◆ What is expected
The records below hold a stretch from the line with "shifted: tree (green)" through the line with "repainted: light bulb (blue)"; return exactly those lines, ends included, and nothing more.

◆ Recorded information
━━━━━━━━━━━━━━━━━━━━

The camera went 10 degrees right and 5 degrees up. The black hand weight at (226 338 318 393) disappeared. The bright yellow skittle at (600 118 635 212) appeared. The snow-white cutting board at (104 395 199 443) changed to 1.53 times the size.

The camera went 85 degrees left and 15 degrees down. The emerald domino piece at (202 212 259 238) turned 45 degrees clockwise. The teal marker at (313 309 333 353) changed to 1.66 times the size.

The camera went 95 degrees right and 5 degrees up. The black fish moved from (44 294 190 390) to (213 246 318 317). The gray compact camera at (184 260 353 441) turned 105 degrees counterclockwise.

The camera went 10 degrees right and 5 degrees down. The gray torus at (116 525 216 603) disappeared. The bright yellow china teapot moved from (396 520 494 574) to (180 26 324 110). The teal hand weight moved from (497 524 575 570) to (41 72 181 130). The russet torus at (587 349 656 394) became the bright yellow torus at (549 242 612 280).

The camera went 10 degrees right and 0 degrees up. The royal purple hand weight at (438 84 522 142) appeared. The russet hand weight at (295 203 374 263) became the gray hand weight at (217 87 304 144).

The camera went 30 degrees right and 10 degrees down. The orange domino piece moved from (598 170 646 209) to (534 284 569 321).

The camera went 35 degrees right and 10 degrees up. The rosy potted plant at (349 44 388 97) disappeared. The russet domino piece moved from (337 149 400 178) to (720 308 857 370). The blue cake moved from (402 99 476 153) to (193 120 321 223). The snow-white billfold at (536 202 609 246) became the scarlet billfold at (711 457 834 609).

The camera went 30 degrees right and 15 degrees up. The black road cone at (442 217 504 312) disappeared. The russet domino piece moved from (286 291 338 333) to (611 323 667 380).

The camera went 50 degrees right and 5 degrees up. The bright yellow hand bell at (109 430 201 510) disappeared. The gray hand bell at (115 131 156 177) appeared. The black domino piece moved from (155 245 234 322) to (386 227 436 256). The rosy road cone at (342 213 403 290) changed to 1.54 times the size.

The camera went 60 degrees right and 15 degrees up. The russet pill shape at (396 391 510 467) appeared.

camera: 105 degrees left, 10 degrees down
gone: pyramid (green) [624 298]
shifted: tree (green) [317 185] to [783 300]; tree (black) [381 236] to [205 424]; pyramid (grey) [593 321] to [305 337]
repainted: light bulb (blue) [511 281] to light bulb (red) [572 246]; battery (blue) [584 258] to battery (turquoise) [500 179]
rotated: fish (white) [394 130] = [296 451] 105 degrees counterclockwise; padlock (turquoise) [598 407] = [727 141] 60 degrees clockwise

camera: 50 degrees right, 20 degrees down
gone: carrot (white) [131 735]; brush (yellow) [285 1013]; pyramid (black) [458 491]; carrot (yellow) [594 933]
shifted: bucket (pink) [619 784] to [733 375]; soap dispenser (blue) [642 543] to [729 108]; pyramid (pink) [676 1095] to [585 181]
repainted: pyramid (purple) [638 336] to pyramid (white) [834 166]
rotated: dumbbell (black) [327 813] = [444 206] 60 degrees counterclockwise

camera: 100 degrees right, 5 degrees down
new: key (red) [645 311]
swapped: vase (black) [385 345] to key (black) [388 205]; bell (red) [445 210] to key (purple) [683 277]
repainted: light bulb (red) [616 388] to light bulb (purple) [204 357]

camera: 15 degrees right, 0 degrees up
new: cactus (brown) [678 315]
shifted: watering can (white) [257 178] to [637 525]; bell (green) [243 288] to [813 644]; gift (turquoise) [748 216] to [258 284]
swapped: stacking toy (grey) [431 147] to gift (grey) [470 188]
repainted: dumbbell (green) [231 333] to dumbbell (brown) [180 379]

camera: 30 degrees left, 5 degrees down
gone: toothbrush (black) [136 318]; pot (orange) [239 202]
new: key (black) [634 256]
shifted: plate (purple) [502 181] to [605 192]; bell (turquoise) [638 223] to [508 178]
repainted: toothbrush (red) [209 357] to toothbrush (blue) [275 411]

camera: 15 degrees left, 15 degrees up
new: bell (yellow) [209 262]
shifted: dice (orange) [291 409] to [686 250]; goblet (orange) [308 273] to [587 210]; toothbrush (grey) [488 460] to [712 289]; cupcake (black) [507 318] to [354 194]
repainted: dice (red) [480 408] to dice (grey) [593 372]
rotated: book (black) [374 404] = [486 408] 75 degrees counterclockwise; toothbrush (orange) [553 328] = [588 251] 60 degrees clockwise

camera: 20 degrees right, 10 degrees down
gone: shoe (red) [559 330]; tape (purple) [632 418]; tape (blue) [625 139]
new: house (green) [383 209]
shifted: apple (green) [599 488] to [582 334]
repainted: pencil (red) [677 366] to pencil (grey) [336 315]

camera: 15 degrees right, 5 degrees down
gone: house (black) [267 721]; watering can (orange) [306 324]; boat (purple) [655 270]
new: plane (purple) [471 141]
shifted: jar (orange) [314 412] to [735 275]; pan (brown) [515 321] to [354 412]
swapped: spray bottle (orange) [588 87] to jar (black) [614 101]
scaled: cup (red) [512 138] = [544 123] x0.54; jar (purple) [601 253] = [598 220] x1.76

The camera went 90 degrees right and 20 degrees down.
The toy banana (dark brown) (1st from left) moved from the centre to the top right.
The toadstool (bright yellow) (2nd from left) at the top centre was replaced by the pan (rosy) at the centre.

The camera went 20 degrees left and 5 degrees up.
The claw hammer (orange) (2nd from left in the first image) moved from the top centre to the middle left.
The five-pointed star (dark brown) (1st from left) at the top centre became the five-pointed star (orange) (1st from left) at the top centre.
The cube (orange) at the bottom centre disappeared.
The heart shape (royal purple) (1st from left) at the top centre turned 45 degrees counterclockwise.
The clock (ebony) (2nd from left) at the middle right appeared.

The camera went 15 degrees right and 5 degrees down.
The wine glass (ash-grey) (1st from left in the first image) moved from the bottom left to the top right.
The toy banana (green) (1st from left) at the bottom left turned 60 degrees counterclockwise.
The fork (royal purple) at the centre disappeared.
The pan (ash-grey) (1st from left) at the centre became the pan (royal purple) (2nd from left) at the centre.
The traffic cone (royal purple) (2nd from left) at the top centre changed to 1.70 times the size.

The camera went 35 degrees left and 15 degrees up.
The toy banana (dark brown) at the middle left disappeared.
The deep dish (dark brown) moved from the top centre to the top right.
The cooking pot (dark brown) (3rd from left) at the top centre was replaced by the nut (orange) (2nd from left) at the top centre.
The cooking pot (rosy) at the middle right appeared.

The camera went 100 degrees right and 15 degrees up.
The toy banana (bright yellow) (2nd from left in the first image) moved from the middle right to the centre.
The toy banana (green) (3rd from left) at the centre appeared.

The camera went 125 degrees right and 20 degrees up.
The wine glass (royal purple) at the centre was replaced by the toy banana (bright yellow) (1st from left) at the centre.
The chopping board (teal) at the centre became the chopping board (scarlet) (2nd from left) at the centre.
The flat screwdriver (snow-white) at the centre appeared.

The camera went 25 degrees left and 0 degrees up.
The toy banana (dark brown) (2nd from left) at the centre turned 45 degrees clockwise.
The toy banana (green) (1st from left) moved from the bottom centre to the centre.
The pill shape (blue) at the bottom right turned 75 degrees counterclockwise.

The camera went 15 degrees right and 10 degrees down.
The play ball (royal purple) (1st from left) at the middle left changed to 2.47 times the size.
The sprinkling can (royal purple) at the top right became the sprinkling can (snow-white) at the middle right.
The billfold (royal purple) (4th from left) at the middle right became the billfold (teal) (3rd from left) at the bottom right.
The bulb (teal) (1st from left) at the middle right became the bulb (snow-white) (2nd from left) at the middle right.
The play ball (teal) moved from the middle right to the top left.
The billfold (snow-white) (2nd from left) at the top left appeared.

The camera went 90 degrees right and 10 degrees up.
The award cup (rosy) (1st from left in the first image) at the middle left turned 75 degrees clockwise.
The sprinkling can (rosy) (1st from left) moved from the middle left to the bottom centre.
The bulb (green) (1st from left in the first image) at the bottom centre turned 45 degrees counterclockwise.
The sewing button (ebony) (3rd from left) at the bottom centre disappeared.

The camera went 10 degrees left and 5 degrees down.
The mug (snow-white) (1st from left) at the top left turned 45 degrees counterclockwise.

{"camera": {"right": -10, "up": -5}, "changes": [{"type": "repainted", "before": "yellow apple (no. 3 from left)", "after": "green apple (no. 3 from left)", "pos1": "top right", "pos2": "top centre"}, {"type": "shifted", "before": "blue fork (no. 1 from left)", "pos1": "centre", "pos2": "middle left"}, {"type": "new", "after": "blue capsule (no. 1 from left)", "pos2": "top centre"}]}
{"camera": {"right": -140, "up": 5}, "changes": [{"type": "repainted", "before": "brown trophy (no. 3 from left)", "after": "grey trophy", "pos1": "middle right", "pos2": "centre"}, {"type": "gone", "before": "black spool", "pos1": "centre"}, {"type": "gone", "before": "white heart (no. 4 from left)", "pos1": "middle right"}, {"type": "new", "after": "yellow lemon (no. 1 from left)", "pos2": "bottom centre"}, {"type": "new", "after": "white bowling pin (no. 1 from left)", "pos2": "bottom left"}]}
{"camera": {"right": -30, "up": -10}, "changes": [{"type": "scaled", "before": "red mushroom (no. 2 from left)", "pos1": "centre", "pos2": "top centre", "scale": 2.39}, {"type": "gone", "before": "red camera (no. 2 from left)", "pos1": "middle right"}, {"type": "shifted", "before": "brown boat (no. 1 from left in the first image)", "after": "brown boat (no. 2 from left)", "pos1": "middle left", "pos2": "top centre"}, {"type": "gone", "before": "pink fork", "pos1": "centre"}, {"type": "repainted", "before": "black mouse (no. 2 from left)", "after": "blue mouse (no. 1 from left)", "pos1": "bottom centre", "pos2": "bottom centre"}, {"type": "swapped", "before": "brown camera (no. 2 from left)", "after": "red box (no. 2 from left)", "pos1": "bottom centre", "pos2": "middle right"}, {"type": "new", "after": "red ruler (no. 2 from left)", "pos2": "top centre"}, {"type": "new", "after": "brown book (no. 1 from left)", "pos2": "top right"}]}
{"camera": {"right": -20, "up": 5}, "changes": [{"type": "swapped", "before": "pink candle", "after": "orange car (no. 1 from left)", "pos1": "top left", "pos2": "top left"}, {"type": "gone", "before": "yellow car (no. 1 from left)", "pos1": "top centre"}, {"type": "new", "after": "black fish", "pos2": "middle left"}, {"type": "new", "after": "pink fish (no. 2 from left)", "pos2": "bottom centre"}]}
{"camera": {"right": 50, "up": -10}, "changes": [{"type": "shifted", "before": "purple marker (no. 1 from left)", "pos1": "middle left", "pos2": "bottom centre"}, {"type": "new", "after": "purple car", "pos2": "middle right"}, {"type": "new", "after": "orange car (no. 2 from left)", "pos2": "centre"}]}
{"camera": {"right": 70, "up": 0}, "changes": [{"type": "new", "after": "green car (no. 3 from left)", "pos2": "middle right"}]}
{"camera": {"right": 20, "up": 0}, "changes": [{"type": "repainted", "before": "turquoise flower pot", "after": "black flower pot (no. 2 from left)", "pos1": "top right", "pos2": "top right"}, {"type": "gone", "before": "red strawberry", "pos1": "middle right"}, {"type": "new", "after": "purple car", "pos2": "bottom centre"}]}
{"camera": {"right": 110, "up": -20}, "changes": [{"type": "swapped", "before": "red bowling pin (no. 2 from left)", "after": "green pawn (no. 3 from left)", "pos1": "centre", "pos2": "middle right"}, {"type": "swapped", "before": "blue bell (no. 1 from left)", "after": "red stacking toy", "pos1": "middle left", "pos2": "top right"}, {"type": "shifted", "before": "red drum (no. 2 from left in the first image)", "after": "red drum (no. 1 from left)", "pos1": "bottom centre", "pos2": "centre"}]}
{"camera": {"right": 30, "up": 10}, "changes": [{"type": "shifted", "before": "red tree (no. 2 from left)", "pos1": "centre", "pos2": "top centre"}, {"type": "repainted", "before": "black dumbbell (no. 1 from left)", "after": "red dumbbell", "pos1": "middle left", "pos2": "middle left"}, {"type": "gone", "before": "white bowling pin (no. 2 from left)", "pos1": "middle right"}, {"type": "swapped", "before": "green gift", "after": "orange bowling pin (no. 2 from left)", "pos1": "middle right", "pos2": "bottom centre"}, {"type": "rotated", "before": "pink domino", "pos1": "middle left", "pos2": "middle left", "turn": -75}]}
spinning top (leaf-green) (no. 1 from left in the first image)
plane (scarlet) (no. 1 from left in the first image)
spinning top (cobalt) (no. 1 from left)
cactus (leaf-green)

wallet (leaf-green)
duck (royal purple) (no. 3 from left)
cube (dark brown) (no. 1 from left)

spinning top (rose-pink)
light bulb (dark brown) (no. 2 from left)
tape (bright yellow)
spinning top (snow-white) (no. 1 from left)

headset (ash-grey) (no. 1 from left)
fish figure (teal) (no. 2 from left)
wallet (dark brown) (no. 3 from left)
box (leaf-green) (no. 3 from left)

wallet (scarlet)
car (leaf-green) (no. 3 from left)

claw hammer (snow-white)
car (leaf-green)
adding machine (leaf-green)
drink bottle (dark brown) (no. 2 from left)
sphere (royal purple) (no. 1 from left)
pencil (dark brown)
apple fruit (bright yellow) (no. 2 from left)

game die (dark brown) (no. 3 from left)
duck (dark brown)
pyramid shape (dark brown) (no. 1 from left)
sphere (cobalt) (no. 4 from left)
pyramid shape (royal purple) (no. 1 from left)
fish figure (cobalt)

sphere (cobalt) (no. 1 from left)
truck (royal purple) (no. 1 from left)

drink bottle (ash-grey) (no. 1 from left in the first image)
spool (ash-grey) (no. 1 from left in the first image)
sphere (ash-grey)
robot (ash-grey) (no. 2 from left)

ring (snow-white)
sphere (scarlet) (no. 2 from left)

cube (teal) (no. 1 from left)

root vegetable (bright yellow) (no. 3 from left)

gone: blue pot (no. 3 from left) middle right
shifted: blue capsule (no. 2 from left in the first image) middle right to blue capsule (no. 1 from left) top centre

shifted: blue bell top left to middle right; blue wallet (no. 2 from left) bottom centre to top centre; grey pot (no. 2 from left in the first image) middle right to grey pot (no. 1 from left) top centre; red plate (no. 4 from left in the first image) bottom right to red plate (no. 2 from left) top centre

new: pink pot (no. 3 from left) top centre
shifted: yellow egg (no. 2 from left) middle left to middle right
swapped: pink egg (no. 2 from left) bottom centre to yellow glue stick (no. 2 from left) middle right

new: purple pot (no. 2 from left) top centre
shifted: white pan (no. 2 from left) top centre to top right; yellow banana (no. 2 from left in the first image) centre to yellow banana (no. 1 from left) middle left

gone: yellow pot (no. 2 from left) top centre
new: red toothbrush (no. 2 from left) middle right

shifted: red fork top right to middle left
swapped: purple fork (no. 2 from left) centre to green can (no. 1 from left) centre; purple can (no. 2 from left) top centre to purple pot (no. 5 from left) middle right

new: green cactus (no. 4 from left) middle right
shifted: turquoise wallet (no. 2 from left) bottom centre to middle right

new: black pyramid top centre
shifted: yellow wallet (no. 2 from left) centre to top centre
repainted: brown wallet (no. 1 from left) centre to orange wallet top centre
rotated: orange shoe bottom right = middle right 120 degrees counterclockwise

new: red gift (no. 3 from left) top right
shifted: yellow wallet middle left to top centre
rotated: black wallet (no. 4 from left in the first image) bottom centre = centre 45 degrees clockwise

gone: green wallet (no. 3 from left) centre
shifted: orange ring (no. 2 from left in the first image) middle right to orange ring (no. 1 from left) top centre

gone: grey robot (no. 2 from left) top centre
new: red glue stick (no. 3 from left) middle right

━━━━━━━━━━━━━━━━━━━━

◆ Response box
shifted: tree (green) [317 185] to [783 300]; tree (black) [381 236] to [205 424]; pyramid (grey) [593 321] to [305 337]
repainted: light bulb (blue) [511 281] to light bulb (red) [572 246]; battery (blue) [584 258] to battery (turquoise) [500 179]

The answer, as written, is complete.